TASK DESCRIPTION – Check each line of the entries below for the word "round", and copy the lines that have it.

SOURCE RECORDS –
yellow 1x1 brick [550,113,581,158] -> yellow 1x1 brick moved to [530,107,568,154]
---
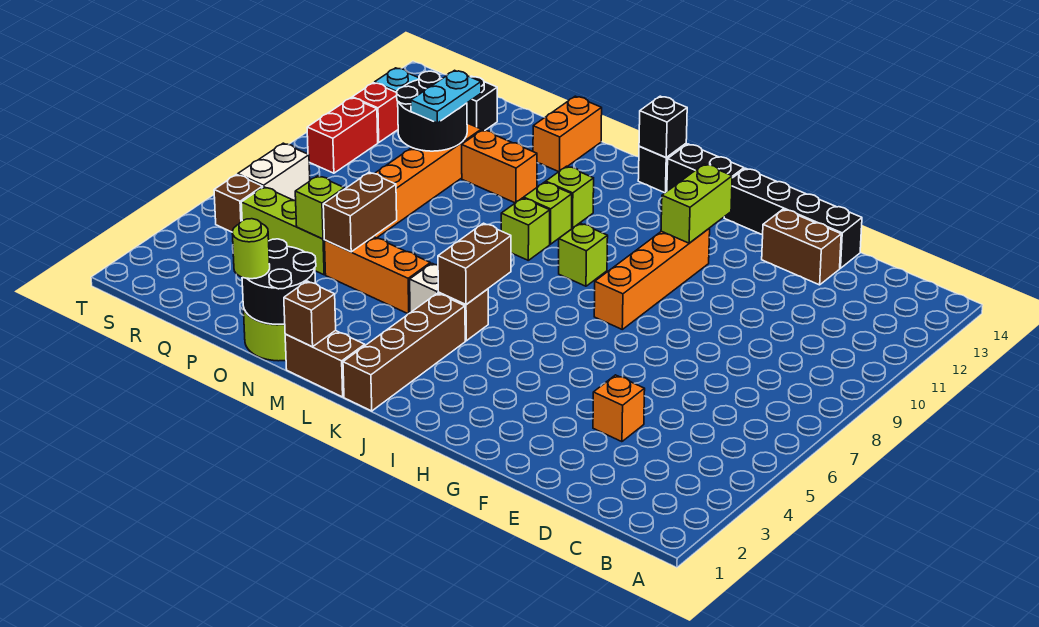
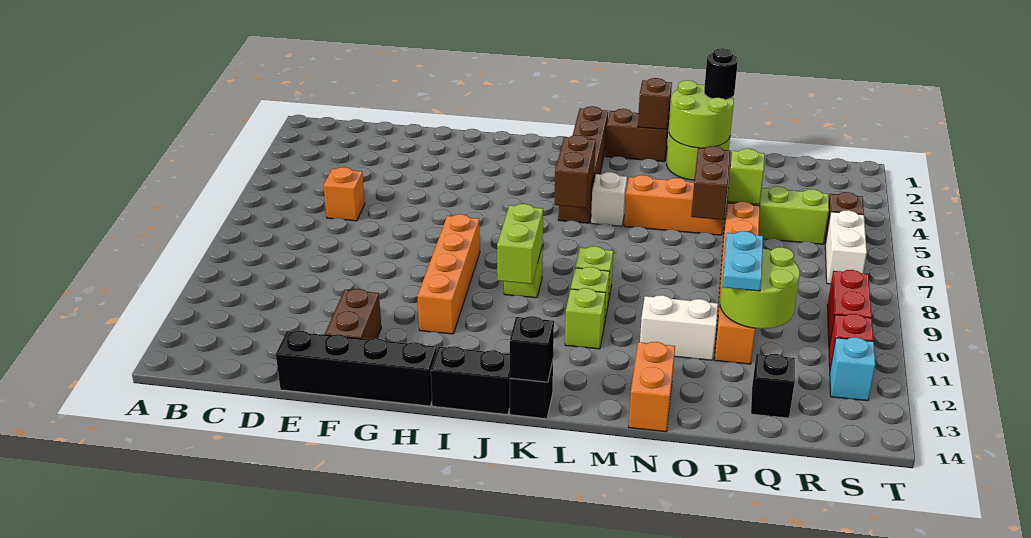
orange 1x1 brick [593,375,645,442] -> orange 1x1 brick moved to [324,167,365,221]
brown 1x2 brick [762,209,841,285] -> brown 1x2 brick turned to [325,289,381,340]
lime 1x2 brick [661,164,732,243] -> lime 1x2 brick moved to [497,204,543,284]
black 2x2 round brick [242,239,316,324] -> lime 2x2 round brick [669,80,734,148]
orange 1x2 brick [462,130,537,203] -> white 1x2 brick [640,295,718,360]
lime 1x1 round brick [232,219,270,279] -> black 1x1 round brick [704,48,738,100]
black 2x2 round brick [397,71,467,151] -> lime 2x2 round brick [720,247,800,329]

OUTPUT –
black 2x2 round brick [242,239,316,324] -> lime 2x2 round brick [669,80,734,148]
lime 1x1 round brick [232,219,270,279] -> black 1x1 round brick [704,48,738,100]
black 2x2 round brick [397,71,467,151] -> lime 2x2 round brick [720,247,800,329]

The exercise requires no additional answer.